■ **EXERCISE GOAL**: Using the records below, give again exactly the lines from the line that contains "black glasses [17,203,138,277]" through the line that contains "yellow truck [497,56,556,100] -> none", both ends included, and only those.

※

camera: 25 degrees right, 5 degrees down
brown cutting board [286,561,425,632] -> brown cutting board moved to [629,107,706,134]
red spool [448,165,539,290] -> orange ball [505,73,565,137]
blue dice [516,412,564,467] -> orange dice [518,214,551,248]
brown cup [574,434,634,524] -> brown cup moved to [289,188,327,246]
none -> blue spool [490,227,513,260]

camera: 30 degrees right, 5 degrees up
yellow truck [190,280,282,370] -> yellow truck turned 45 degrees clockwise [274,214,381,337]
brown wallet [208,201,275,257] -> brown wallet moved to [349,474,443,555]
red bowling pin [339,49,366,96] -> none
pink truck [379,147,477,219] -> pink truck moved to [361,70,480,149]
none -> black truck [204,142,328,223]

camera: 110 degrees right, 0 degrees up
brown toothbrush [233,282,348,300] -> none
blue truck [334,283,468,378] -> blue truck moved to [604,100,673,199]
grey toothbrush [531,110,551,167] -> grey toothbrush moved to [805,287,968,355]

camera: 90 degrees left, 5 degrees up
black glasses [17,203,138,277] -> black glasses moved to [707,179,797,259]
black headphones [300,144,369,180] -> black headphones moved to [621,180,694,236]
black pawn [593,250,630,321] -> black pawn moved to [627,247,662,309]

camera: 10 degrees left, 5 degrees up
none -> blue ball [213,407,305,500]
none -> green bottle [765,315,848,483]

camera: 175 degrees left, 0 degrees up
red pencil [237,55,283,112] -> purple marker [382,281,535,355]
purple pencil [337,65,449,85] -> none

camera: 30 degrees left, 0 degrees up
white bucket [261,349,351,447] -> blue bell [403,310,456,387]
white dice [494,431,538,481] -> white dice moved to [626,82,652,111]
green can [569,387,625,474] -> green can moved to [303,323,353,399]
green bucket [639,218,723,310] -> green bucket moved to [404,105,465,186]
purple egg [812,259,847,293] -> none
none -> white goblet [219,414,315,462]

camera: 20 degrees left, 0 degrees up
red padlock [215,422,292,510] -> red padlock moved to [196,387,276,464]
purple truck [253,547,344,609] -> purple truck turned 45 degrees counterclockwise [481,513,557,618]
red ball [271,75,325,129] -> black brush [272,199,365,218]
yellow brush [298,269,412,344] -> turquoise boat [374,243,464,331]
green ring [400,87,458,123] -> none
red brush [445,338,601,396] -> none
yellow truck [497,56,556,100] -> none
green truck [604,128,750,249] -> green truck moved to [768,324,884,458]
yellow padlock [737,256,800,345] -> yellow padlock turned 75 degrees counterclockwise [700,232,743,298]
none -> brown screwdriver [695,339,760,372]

※

■ **OUTPUT**:
black glasses [17,203,138,277] -> black glasses moved to [707,179,797,259]
black headphones [300,144,369,180] -> black headphones moved to [621,180,694,236]
black pawn [593,250,630,321] -> black pawn moved to [627,247,662,309]

camera: 10 degrees left, 5 degrees up
none -> blue ball [213,407,305,500]
none -> green bottle [765,315,848,483]

camera: 175 degrees left, 0 degrees up
red pencil [237,55,283,112] -> purple marker [382,281,535,355]
purple pencil [337,65,449,85] -> none

camera: 30 degrees left, 0 degrees up
white bucket [261,349,351,447] -> blue bell [403,310,456,387]
white dice [494,431,538,481] -> white dice moved to [626,82,652,111]
green can [569,387,625,474] -> green can moved to [303,323,353,399]
green bucket [639,218,723,310] -> green bucket moved to [404,105,465,186]
purple egg [812,259,847,293] -> none
none -> white goblet [219,414,315,462]

camera: 20 degrees left, 0 degrees up
red padlock [215,422,292,510] -> red padlock moved to [196,387,276,464]
purple truck [253,547,344,609] -> purple truck turned 45 degrees counterclockwise [481,513,557,618]
red ball [271,75,325,129] -> black brush [272,199,365,218]
yellow brush [298,269,412,344] -> turquoise boat [374,243,464,331]
green ring [400,87,458,123] -> none
red brush [445,338,601,396] -> none
yellow truck [497,56,556,100] -> none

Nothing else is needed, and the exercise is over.